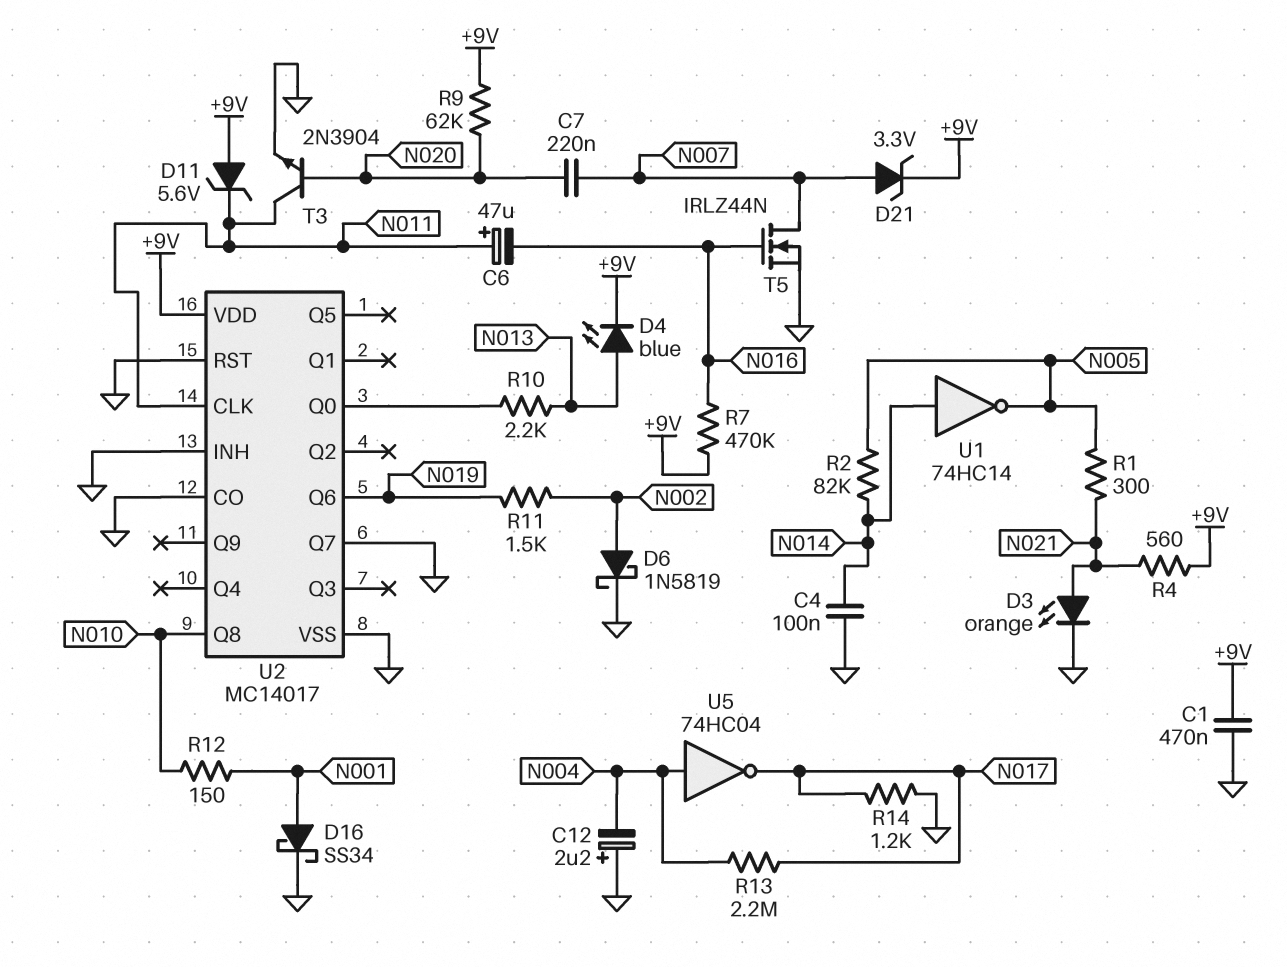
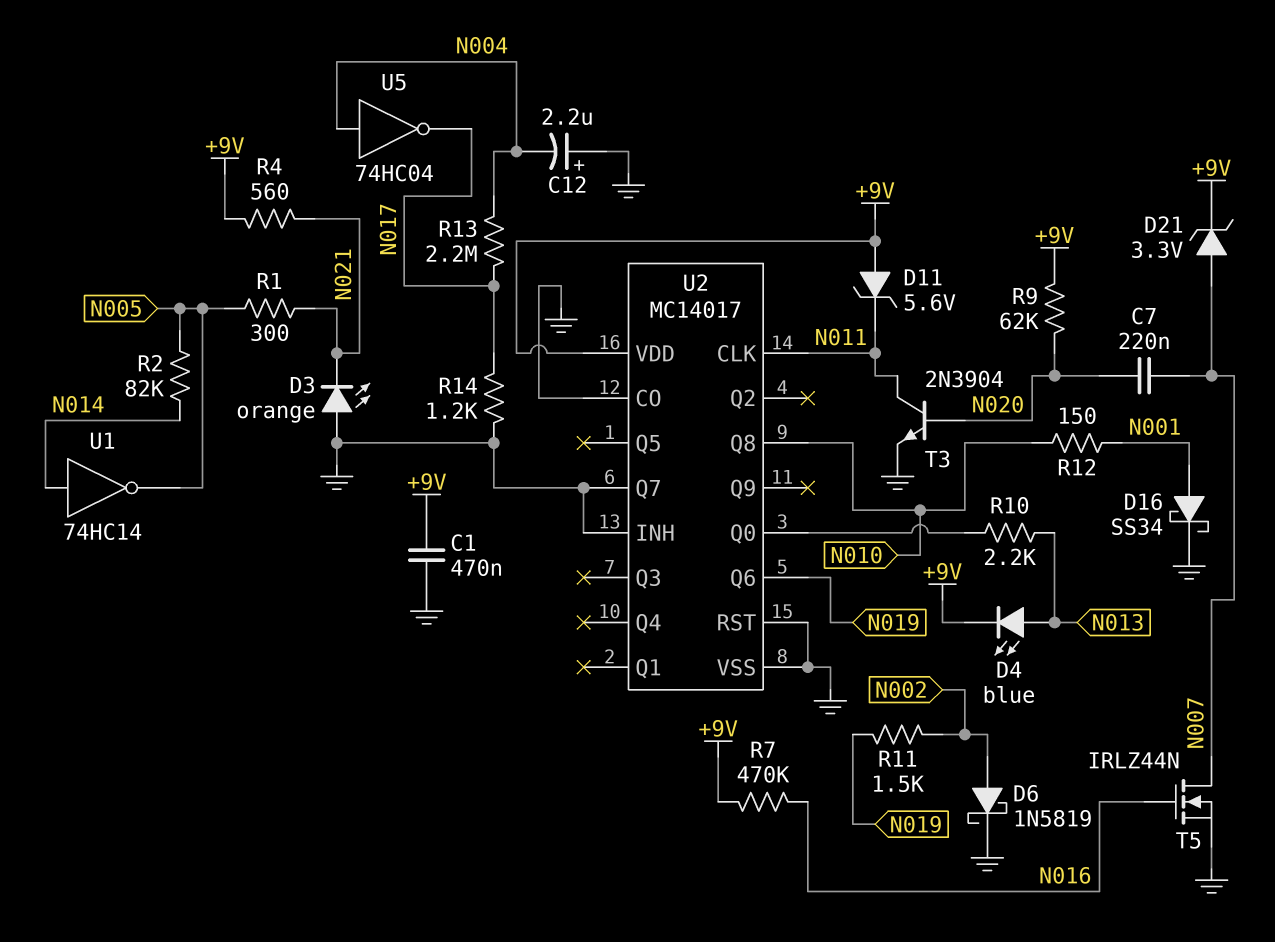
C4: 100nF (GND, N014) -> none
C6: 47uF (plus N011, minus N016) -> none
D3: LED orange (A N021, K GND) -> LED orange (A GND, K N021)

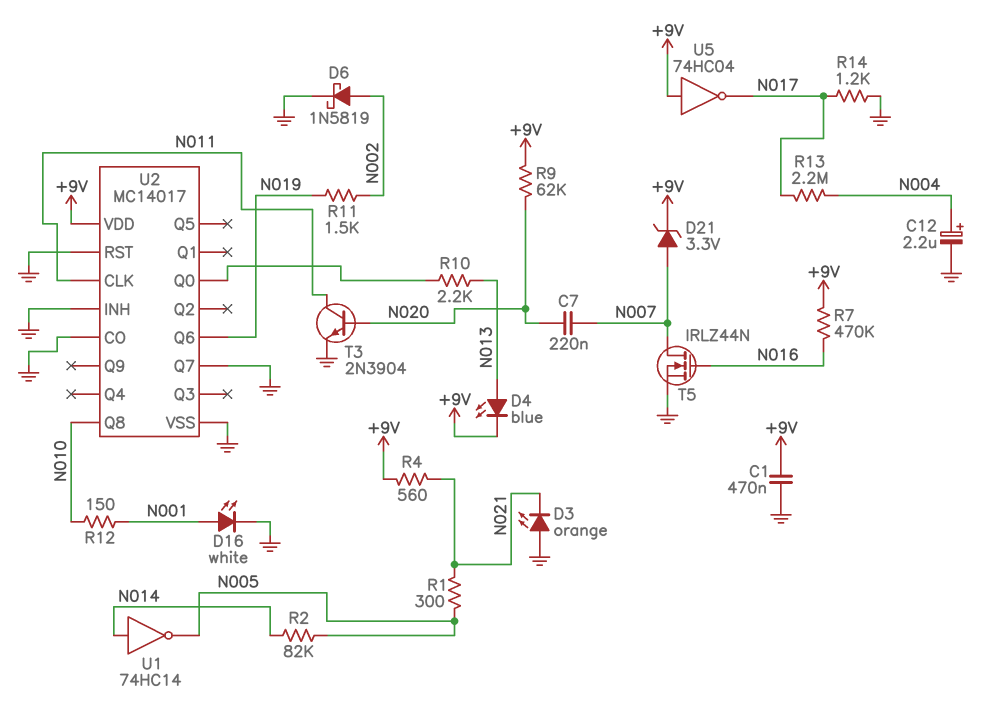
C12: 2.2uF (plus GND, minus N004) -> 2.2uF (plus N004, minus GND)
D11: zener 5.6V (A +9V, K N011) -> none
D16: schottky SS34 (A N001, K GND) -> LED white (A N001, K GND)
U5: NOT 74HC04 (in N004, out N017) -> NOT 74HC04 (in +9V, out N017)

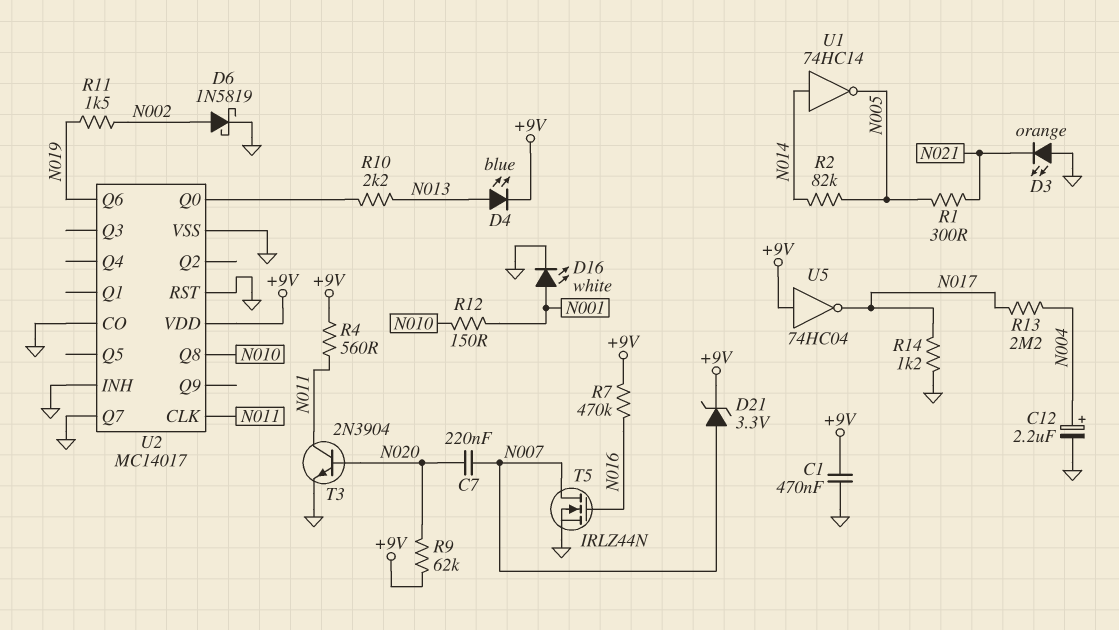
R4: 560 (+9V, N021) -> 560 (+9V, N011)

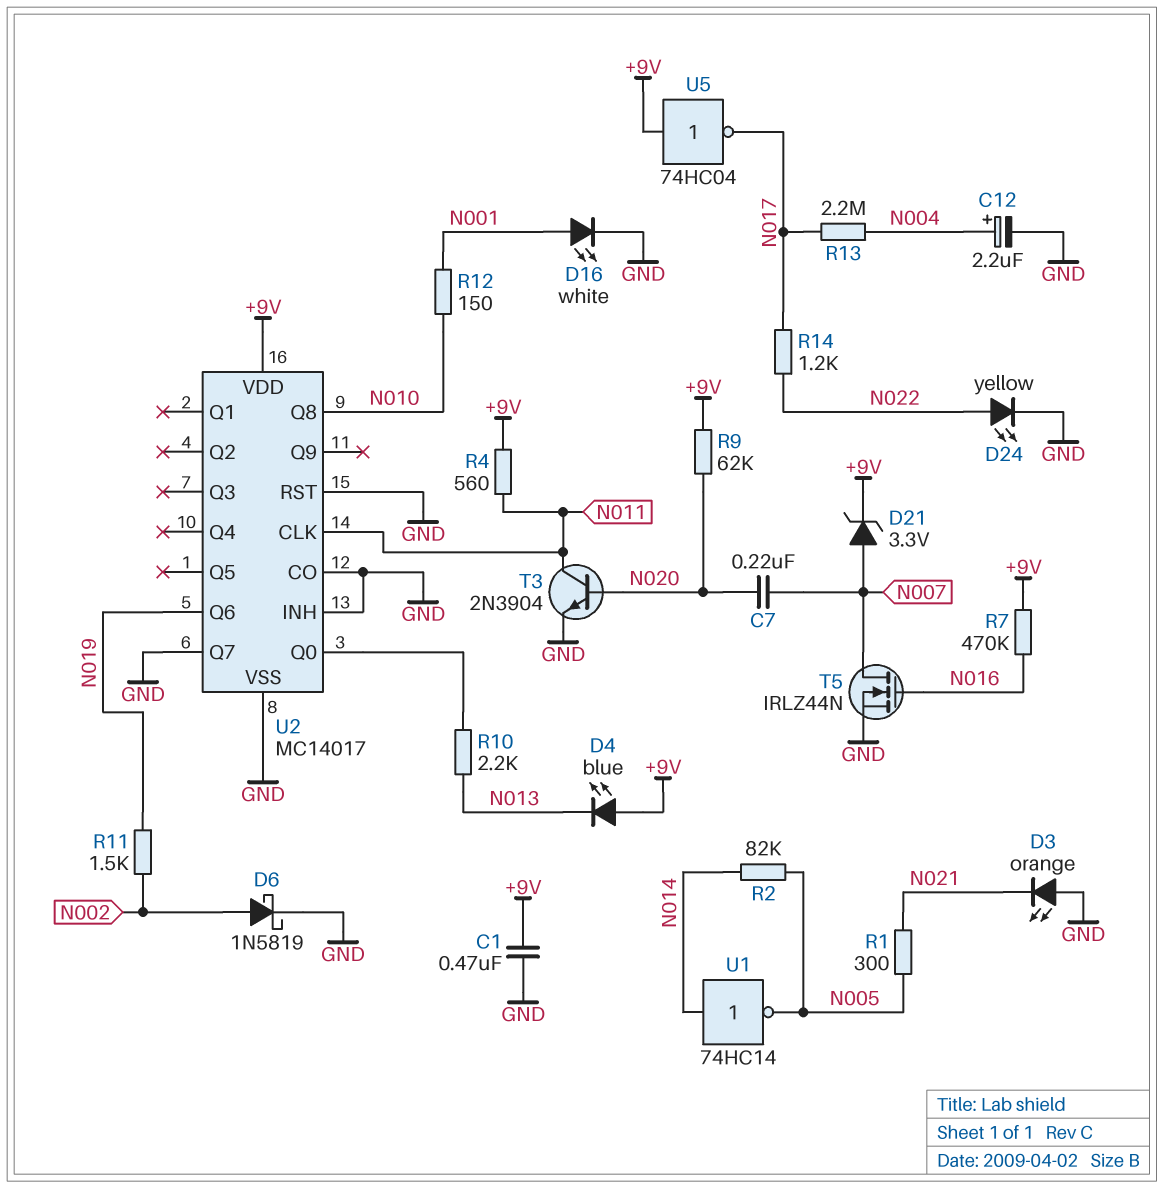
D4: LED blue (A N013, K +9V) -> LED blue (A +9V, K N013)
D24: none -> LED yellow (A N022, K GND)
R14: 1.2k (GND, N017) -> 1.2k (N017, N022)

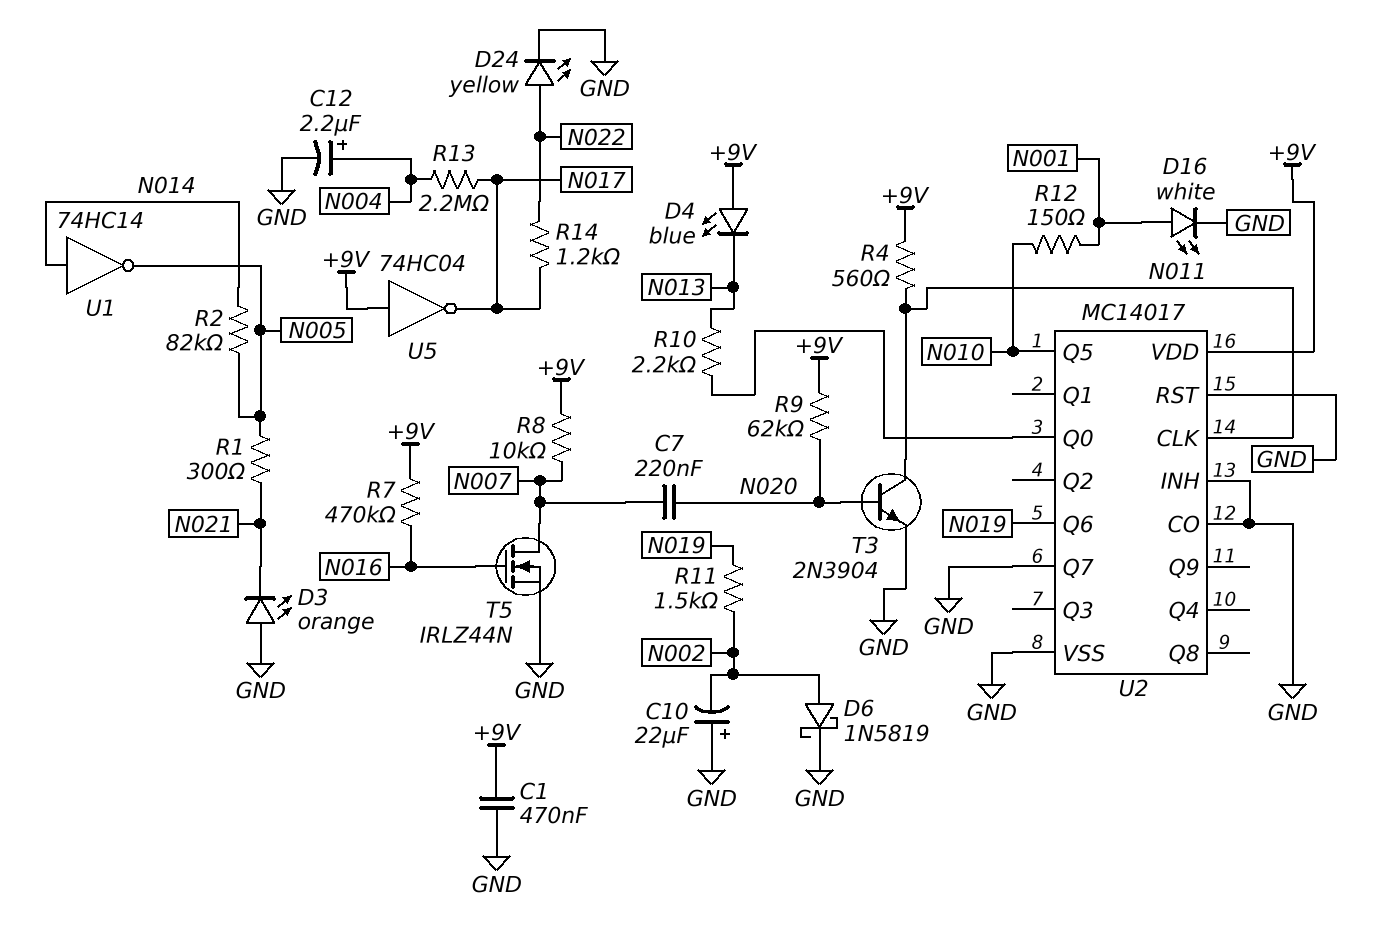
C10: none -> 22uF (plus GND, minus N002)
D21: zener 3.3V (A N007, K +9V) -> none
R8: none -> 10k (+9V, N007)
U2 pin Q5: none -> N010
U2 pin Q8: N010 -> none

****************

→ Required work:
An exact, line-for-line copy is required: from the line containing "D21: zener 3.3V (A N007, K +9V) -> none" through the final line of the listing above, both included, with nothing else.

→ Task solution:
D21: zener 3.3V (A N007, K +9V) -> none
R8: none -> 10k (+9V, N007)
U2 pin Q5: none -> N010
U2 pin Q8: N010 -> none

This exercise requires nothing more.